> _Activity_
With all images omitted, write out the records word for word.

· · · · · · ·

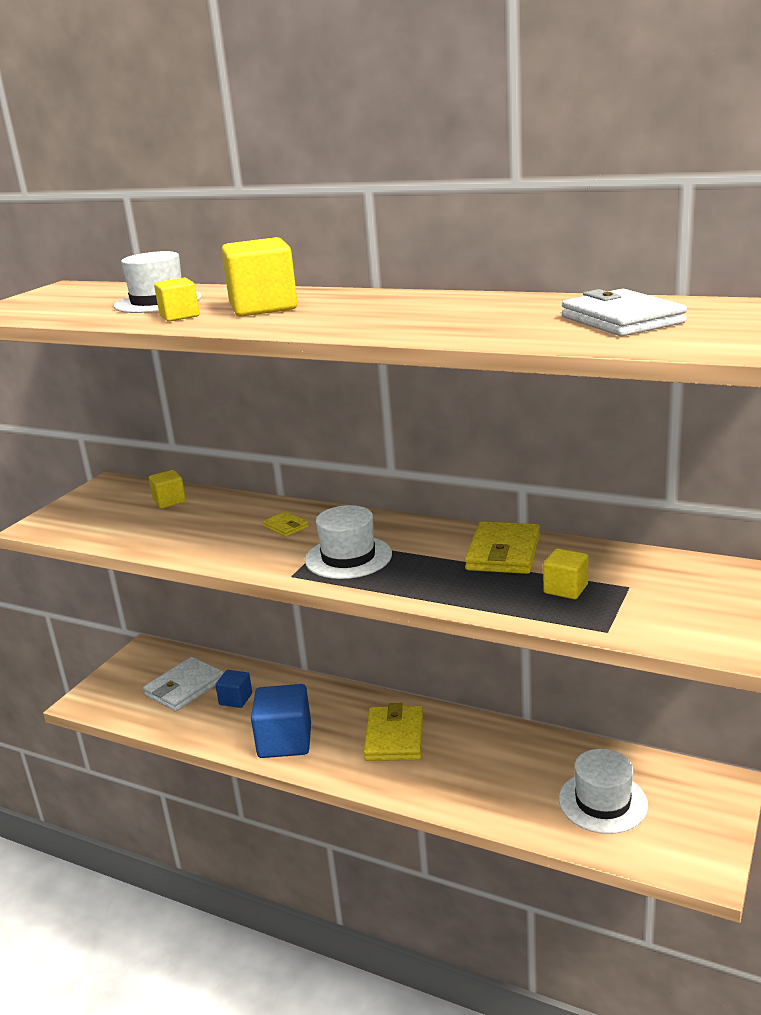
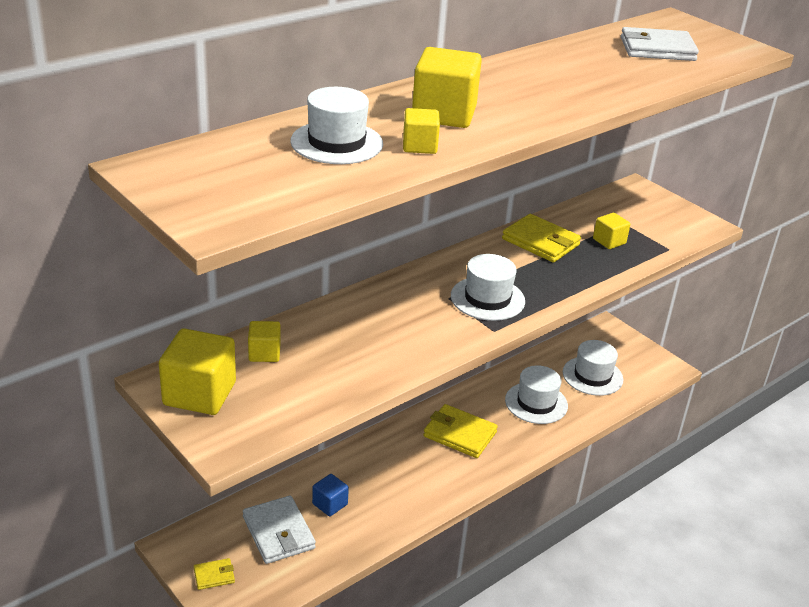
camera: 70 degrees left, 10 degrees up
(100, 499) = (199, 394): none -> yellow cube
(285, 741) = (417, 493): blue cube -> none
(286, 526) = (399, 309): yellow wallet -> yellow wallet (214, 575)
(500, 773) = (536, 403): none -> white hat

· · · · · · ·

> _Exercise answer_
camera: 70 degrees left, 10 degrees up
(100, 499) = (199, 394): none -> yellow cube
(285, 741) = (417, 493): blue cube -> none
(286, 526) = (399, 309): yellow wallet -> yellow wallet (214, 575)
(500, 773) = (536, 403): none -> white hat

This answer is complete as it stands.